> TO DO: Your whole reply should be the lines from the one that contains "(436, 231) = (662, 468): none" through the last line of the listing, copied exactly.

> DATA EXCERPT:

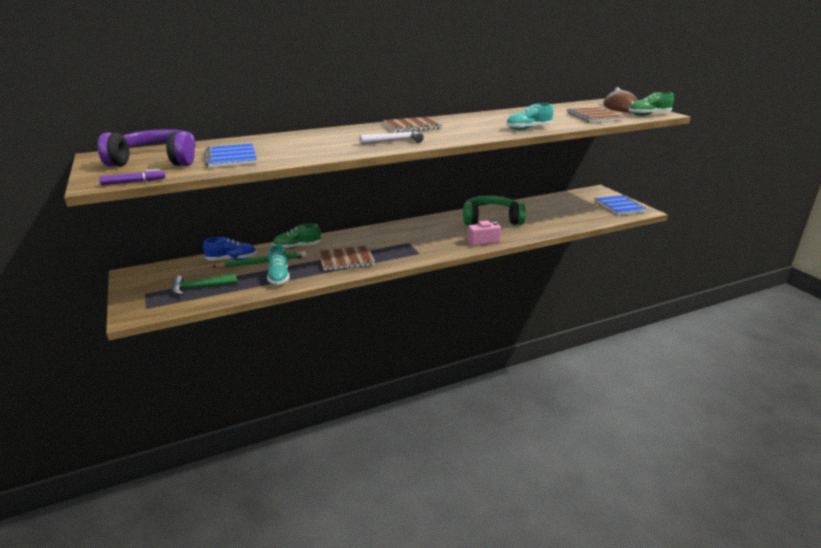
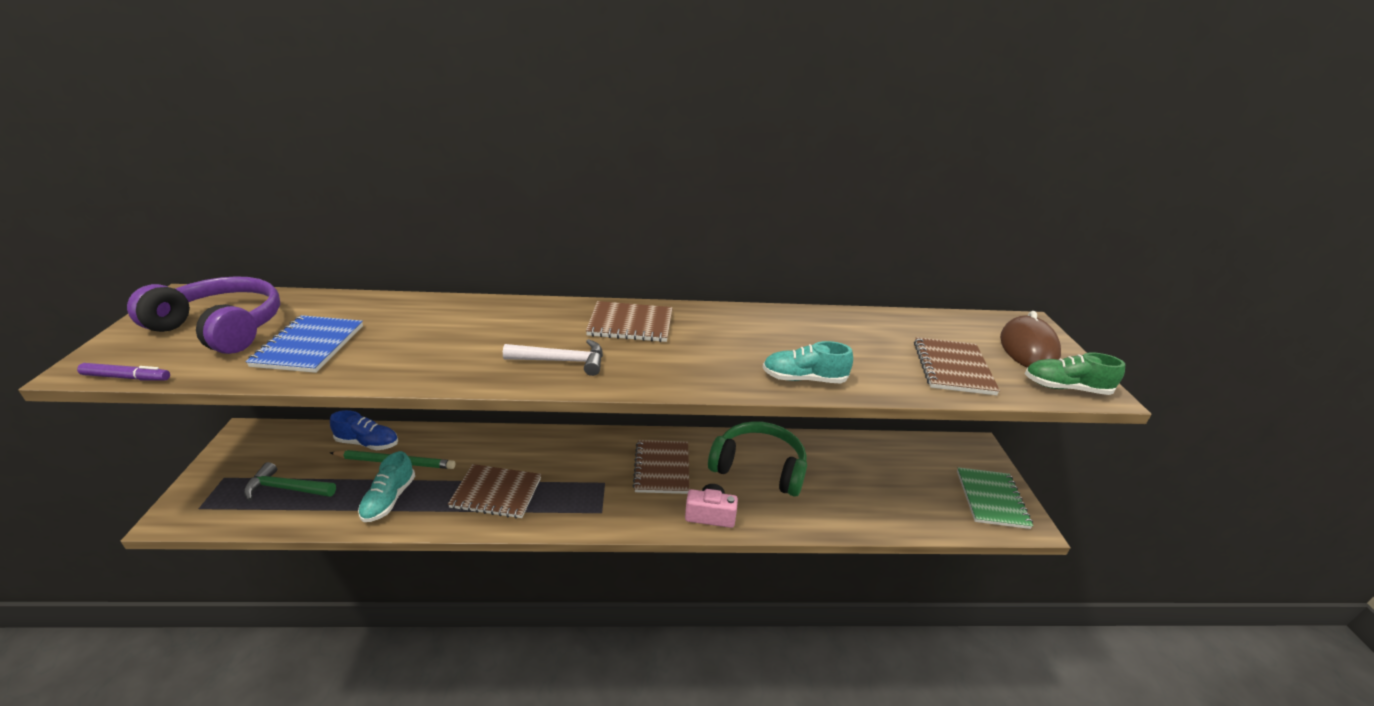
camera: 20 degrees right, 5 degrees up
(297, 247) = (460, 443): green shoe -> none
(436, 231) = (662, 468): none -> brown notebook
(619, 206) = (991, 499): blue notebook -> green notebook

> SOLUTION BELOW:
(436, 231) = (662, 468): none -> brown notebook
(619, 206) = (991, 499): blue notebook -> green notebook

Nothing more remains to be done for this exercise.